TASK PROMPT: From the line containing "building: none -> [290,418,382,518]" to the end of the records, print every line exactly, both ends included, and leave out the pictures.

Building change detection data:
[Start of Attachment]

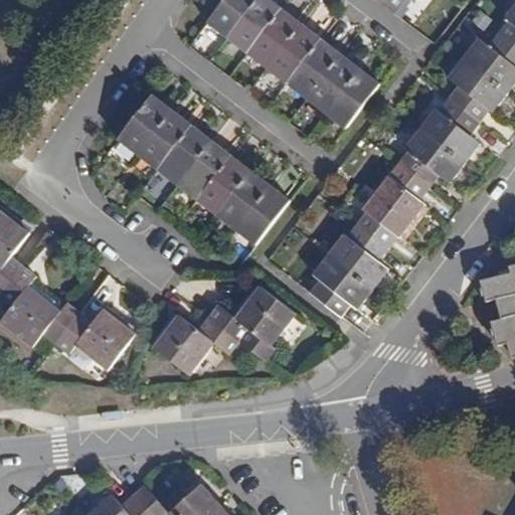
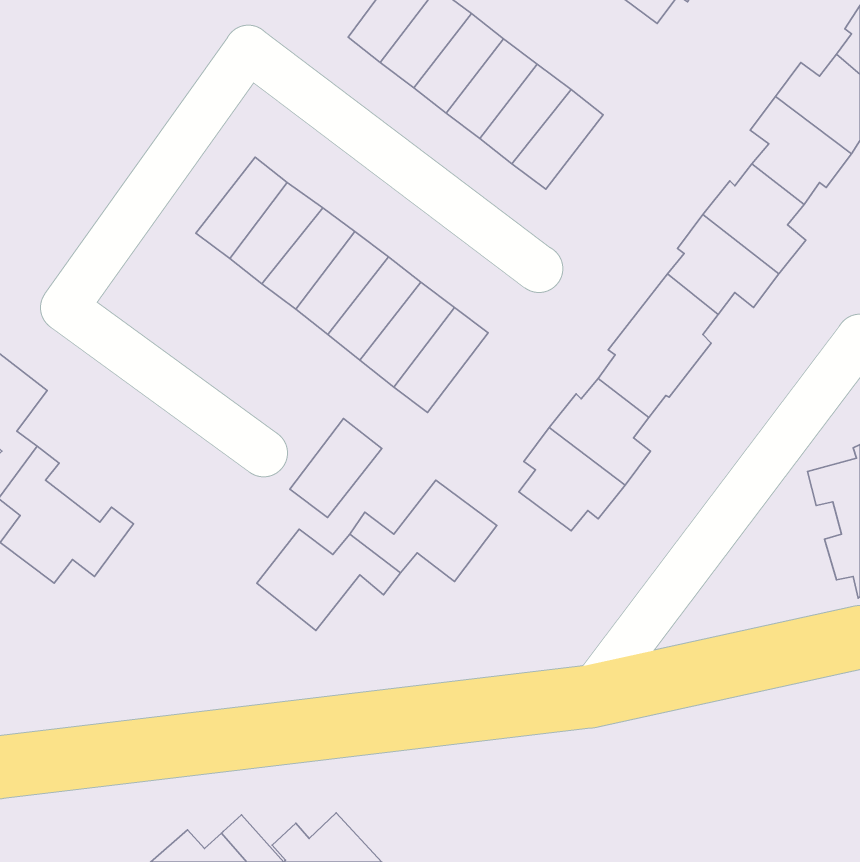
building: [325,68,378,129] -> none
building: none -> [290,418,382,518]
building: [56,309,135,370] -> none

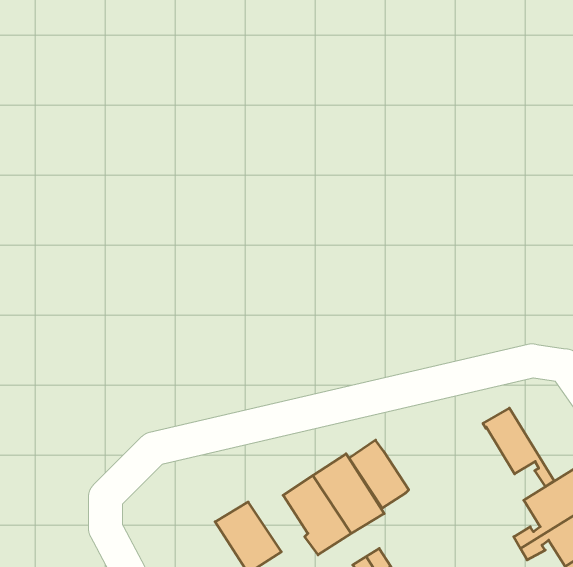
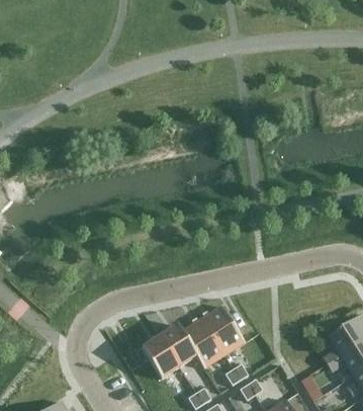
building: [483,408,554,487] -> none
building: [349,440,409,508] -> [161,324,197,365]

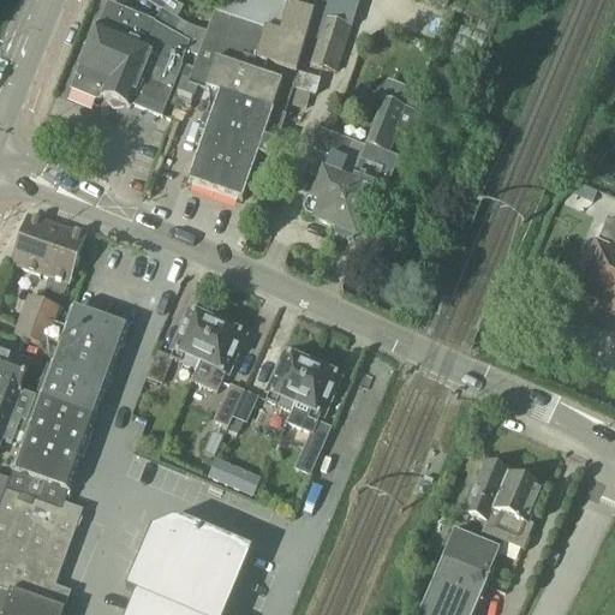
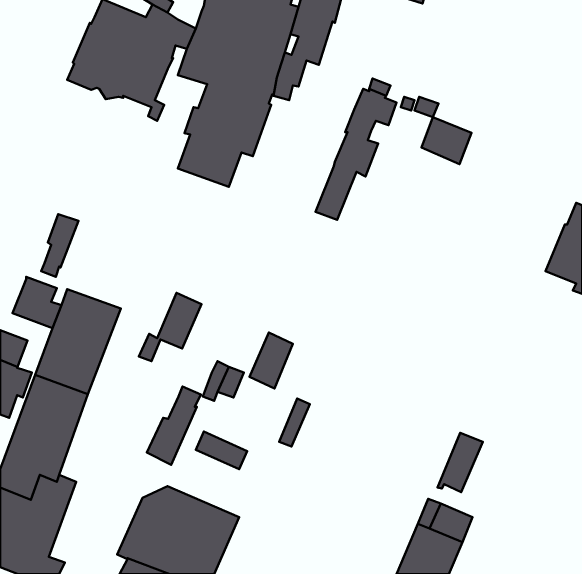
building: [301,124,354,223] -> none
building: none -> [422,117,472,164]
building: [8,215,61,277] -> none
building: [192,321,239,378] -> none
building: [289,363,335,420] -> none
building: none -> [147,386,201,465]
building: [482,467,542,545] -> none

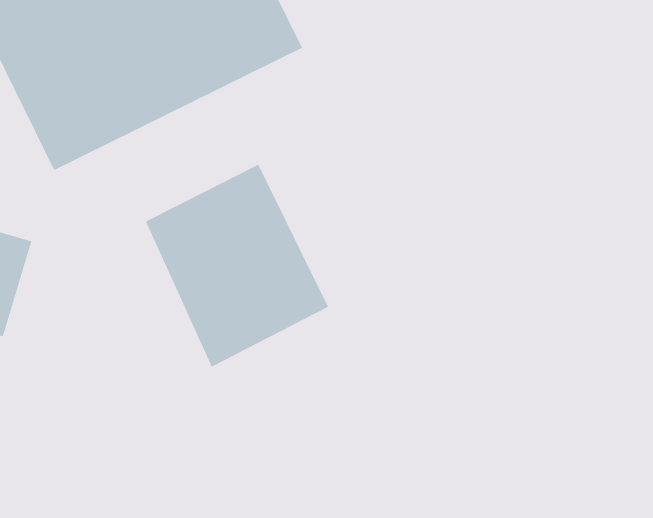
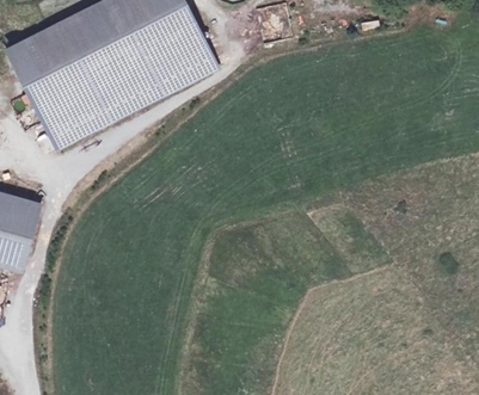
building: [145,164,329,367] -> none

[End of Attachment]

SOLUTION TO THE PROBLEM:
building: none -> [290,418,382,518]
building: [56,309,135,370] -> none

building: [483,408,554,487] -> none
building: [349,440,409,508] -> [161,324,197,365]

building: [301,124,354,223] -> none
building: none -> [422,117,472,164]
building: [8,215,61,277] -> none
building: [192,321,239,378] -> none
building: [289,363,335,420] -> none
building: none -> [147,386,201,465]
building: [482,467,542,545] -> none

building: [145,164,329,367] -> none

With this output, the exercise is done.